Provided data:

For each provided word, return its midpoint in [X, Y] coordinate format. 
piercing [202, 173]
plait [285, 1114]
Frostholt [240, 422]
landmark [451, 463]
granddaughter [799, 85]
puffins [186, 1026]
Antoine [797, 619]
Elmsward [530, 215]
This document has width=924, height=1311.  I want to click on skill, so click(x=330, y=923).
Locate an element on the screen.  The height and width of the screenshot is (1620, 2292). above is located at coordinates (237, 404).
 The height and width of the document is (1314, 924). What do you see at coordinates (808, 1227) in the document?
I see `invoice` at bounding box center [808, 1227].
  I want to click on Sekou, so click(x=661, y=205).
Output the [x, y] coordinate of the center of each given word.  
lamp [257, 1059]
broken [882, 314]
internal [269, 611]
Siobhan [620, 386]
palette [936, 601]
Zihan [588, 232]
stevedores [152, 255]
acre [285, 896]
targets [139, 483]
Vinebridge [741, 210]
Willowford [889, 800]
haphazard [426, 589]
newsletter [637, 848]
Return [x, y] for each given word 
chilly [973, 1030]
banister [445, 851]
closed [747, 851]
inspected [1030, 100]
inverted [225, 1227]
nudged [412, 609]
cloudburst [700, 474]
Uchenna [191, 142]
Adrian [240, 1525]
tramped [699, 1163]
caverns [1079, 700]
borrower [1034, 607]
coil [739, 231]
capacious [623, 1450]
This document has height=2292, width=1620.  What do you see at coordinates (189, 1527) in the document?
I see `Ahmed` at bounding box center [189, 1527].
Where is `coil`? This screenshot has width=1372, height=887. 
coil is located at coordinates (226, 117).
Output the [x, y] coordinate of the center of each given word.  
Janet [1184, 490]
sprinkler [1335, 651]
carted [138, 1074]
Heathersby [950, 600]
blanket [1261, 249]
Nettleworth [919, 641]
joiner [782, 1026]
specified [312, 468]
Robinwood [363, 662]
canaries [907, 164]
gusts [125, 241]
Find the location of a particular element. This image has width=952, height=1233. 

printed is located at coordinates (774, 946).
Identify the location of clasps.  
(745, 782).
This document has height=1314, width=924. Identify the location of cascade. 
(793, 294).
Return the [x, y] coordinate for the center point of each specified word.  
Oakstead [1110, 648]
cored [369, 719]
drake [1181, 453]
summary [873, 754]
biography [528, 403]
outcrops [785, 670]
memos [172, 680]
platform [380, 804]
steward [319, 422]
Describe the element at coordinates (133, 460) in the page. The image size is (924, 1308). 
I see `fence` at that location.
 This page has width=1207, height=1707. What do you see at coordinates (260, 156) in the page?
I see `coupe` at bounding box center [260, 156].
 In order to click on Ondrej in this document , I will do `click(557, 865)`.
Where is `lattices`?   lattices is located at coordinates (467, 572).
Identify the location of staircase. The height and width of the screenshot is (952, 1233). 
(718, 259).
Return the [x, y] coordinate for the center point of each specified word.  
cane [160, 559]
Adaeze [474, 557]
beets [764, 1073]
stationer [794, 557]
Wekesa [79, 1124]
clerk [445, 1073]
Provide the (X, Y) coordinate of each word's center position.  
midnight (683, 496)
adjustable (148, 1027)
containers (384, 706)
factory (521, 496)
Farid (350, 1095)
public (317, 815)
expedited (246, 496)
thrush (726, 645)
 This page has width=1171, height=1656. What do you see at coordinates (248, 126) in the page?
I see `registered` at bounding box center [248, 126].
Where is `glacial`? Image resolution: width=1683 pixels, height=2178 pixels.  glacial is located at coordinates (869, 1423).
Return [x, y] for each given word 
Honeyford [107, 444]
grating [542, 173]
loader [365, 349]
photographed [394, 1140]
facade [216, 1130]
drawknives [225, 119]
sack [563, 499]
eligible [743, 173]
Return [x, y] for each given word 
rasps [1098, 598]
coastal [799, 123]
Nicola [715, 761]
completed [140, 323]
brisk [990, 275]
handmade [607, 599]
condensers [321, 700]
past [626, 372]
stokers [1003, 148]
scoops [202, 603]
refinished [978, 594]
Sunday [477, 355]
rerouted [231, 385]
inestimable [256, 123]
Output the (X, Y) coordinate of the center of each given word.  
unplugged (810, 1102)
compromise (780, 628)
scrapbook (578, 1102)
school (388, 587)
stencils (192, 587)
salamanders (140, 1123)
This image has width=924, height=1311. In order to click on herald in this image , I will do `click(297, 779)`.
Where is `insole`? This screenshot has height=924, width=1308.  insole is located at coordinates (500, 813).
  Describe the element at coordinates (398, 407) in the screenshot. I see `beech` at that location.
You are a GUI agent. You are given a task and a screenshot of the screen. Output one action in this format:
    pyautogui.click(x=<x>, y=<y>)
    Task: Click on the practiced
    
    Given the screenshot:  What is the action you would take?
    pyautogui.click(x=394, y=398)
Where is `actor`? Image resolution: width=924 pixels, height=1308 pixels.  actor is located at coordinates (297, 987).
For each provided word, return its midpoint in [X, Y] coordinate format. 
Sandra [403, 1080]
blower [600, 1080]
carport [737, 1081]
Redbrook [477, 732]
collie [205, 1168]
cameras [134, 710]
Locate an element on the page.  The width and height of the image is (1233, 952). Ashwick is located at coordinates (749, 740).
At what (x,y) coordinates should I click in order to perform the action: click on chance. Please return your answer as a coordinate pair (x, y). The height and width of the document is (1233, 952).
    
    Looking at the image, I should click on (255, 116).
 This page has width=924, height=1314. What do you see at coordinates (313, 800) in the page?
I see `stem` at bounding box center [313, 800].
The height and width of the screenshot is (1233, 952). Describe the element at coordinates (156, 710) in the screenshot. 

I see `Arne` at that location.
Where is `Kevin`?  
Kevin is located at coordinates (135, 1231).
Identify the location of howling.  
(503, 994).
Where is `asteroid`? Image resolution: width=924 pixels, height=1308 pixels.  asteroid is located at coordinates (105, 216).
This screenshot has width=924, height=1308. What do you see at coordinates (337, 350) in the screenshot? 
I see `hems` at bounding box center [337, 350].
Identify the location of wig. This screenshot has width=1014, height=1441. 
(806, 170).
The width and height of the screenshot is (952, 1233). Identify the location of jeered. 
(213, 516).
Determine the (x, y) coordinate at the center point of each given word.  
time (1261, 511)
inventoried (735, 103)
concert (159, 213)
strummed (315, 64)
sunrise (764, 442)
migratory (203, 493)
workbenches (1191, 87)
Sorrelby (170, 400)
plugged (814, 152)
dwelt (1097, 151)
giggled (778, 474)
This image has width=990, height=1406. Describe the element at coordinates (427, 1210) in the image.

Exercise instructions: Reproduce every one of the records above word for word, without changing anything.

Finished exercise:
For each provided word, return its midpoint in [X, Y] coordinate format. 
piercing [202, 173]
plait [285, 1114]
Frostholt [240, 422]
landmark [451, 463]
granddaughter [799, 85]
puffins [186, 1026]
Antoine [797, 619]
Elmsward [530, 215]
This document has width=924, height=1311.  I want to click on skill, so click(x=330, y=923).
Locate an element on the screen.  The height and width of the screenshot is (1620, 2292). above is located at coordinates (237, 404).
 The height and width of the document is (1314, 924). What do you see at coordinates (808, 1227) in the document?
I see `invoice` at bounding box center [808, 1227].
  I want to click on Sekou, so click(x=661, y=205).
Output the [x, y] coordinate of the center of each given word.  
lamp [257, 1059]
broken [882, 314]
internal [269, 611]
Siobhan [620, 386]
palette [936, 601]
Zihan [588, 232]
stevedores [152, 255]
acre [285, 896]
targets [139, 483]
Vinebridge [741, 210]
Willowford [889, 800]
haphazard [426, 589]
newsletter [637, 848]
Return [x, y] for each given word 
chilly [973, 1030]
banister [445, 851]
closed [747, 851]
inspected [1030, 100]
inverted [225, 1227]
nudged [412, 609]
cloudburst [700, 474]
Uchenna [191, 142]
Adrian [240, 1525]
tramped [699, 1163]
caverns [1079, 700]
borrower [1034, 607]
coil [739, 231]
capacious [623, 1450]
This document has height=2292, width=1620.  What do you see at coordinates (189, 1527) in the document?
I see `Ahmed` at bounding box center [189, 1527].
Where is `coil`? This screenshot has width=1372, height=887. 
coil is located at coordinates (226, 117).
Output the [x, y] coordinate of the center of each given word.  
Janet [1184, 490]
sprinkler [1335, 651]
carted [138, 1074]
Heathersby [950, 600]
blanket [1261, 249]
Nettleworth [919, 641]
joiner [782, 1026]
specified [312, 468]
Robinwood [363, 662]
canaries [907, 164]
gusts [125, 241]
Find the location of a particular element. This image has width=952, height=1233. 

printed is located at coordinates (774, 946).
Identify the location of clasps.  
(745, 782).
This document has height=1314, width=924. Identify the location of cascade. 
(793, 294).
Return the [x, y] coordinate for the center point of each specified word.  
Oakstead [1110, 648]
cored [369, 719]
drake [1181, 453]
summary [873, 754]
biography [528, 403]
outcrops [785, 670]
memos [172, 680]
platform [380, 804]
steward [319, 422]
Describe the element at coordinates (133, 460) in the page. The image size is (924, 1308). 
I see `fence` at that location.
 This page has width=1207, height=1707. What do you see at coordinates (260, 156) in the page?
I see `coupe` at bounding box center [260, 156].
 In order to click on Ondrej in this document , I will do `click(557, 865)`.
Where is `lattices`?   lattices is located at coordinates (467, 572).
Identify the location of staircase. The height and width of the screenshot is (952, 1233). 
(718, 259).
Return the [x, y] coordinate for the center point of each specified word.  
cane [160, 559]
Adaeze [474, 557]
beets [764, 1073]
stationer [794, 557]
Wekesa [79, 1124]
clerk [445, 1073]
Provide the (X, Y) coordinate of each word's center position.  
midnight (683, 496)
adjustable (148, 1027)
containers (384, 706)
factory (521, 496)
Farid (350, 1095)
public (317, 815)
expedited (246, 496)
thrush (726, 645)
 This page has width=1171, height=1656. What do you see at coordinates (248, 126) in the page?
I see `registered` at bounding box center [248, 126].
Where is `glacial`? Image resolution: width=1683 pixels, height=2178 pixels.  glacial is located at coordinates (869, 1423).
Return [x, y] for each given word 
Honeyford [107, 444]
grating [542, 173]
loader [365, 349]
photographed [394, 1140]
facade [216, 1130]
drawknives [225, 119]
sack [563, 499]
eligible [743, 173]
Return [x, y] for each given word 
rasps [1098, 598]
coastal [799, 123]
Nicola [715, 761]
completed [140, 323]
brisk [990, 275]
handmade [607, 599]
condensers [321, 700]
past [626, 372]
stokers [1003, 148]
scoops [202, 603]
refinished [978, 594]
Sunday [477, 355]
rerouted [231, 385]
inestimable [256, 123]
Output the (X, Y) coordinate of the center of each given word.  
unplugged (810, 1102)
compromise (780, 628)
scrapbook (578, 1102)
school (388, 587)
stencils (192, 587)
salamanders (140, 1123)
This image has width=924, height=1311. In order to click on herald in this image , I will do `click(297, 779)`.
Where is `insole`? This screenshot has height=924, width=1308.  insole is located at coordinates (500, 813).
  Describe the element at coordinates (398, 407) in the screenshot. I see `beech` at that location.
You are a GUI agent. You are given a task and a screenshot of the screen. Output one action in this format:
    pyautogui.click(x=<x>, y=<y>)
    Task: Click on the practiced
    
    Given the screenshot:  What is the action you would take?
    pyautogui.click(x=394, y=398)
Where is `actor`? Image resolution: width=924 pixels, height=1308 pixels.  actor is located at coordinates (297, 987).
For each provided word, return its midpoint in [X, Y] coordinate format. 
Sandra [403, 1080]
blower [600, 1080]
carport [737, 1081]
Redbrook [477, 732]
collie [205, 1168]
cameras [134, 710]
Locate an element on the page.  The width and height of the image is (1233, 952). Ashwick is located at coordinates (749, 740).
At what (x,y) coordinates should I click in order to perform the action: click on chance. Please return your answer as a coordinate pair (x, y). The height and width of the document is (1233, 952).
    
    Looking at the image, I should click on (255, 116).
 This page has width=924, height=1314. What do you see at coordinates (313, 800) in the page?
I see `stem` at bounding box center [313, 800].
The height and width of the screenshot is (1233, 952). Describe the element at coordinates (156, 710) in the screenshot. 

I see `Arne` at that location.
Where is `Kevin`?  
Kevin is located at coordinates (135, 1231).
Identify the location of howling.  
(503, 994).
Where is `asteroid`? Image resolution: width=924 pixels, height=1308 pixels.  asteroid is located at coordinates (105, 216).
This screenshot has width=924, height=1308. What do you see at coordinates (337, 350) in the screenshot? 
I see `hems` at bounding box center [337, 350].
Identify the location of wig. This screenshot has width=1014, height=1441. 
(806, 170).
The width and height of the screenshot is (952, 1233). Identify the location of jeered. 
(213, 516).
Determine the (x, y) coordinate at the center point of each given word.  
time (1261, 511)
inventoried (735, 103)
concert (159, 213)
strummed (315, 64)
sunrise (764, 442)
migratory (203, 493)
workbenches (1191, 87)
Sorrelby (170, 400)
plugged (814, 152)
dwelt (1097, 151)
giggled (778, 474)
This image has width=990, height=1406. Describe the element at coordinates (427, 1210) in the image.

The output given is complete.